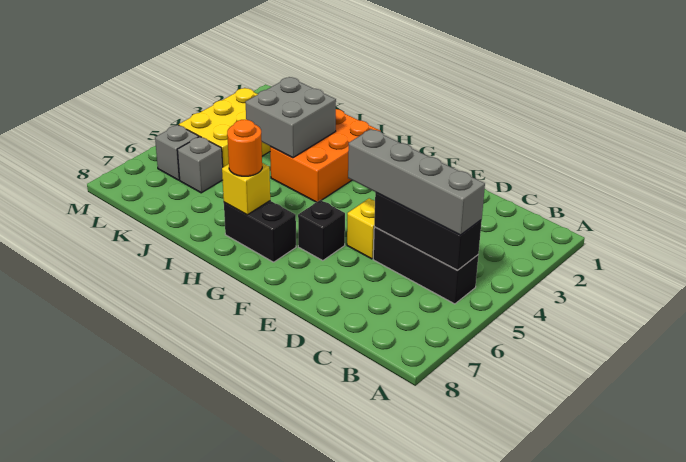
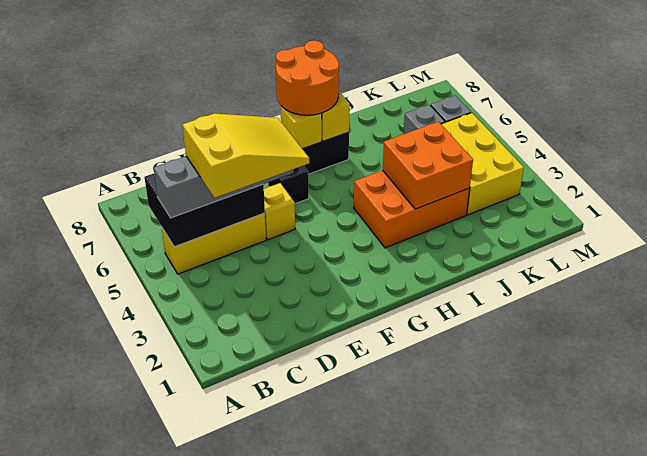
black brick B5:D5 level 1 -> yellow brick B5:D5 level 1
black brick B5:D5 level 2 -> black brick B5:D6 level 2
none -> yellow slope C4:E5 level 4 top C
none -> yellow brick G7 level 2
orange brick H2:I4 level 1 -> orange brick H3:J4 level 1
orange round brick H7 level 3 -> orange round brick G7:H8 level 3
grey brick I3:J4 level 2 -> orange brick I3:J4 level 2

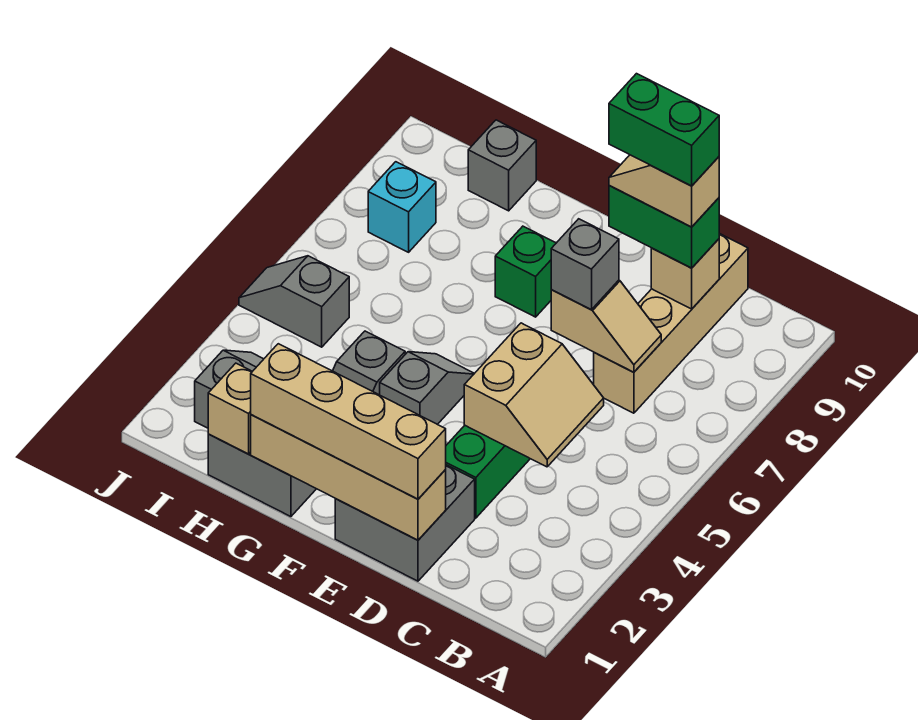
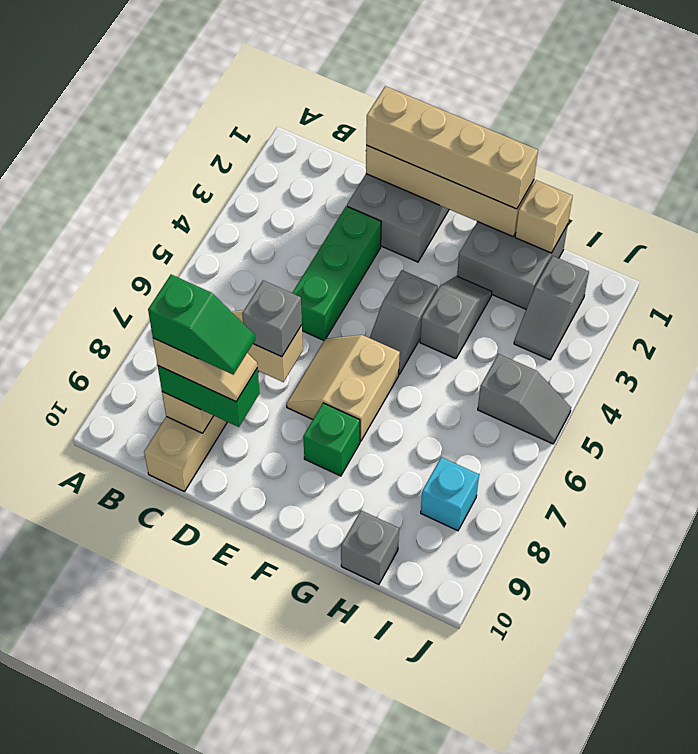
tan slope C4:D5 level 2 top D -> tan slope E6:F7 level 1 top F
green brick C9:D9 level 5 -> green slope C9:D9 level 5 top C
——
**Work task**
Copy these entries precisely and drop any picture.

**Exercise output**
black brick B5:D5 level 1 -> yellow brick B5:D5 level 1
black brick B5:D5 level 2 -> black brick B5:D6 level 2
none -> yellow slope C4:E5 level 4 top C
none -> yellow brick G7 level 2
orange brick H2:I4 level 1 -> orange brick H3:J4 level 1
orange round brick H7 level 3 -> orange round brick G7:H8 level 3
grey brick I3:J4 level 2 -> orange brick I3:J4 level 2

tan slope C4:D5 level 2 top D -> tan slope E6:F7 level 1 top F
green brick C9:D9 level 5 -> green slope C9:D9 level 5 top C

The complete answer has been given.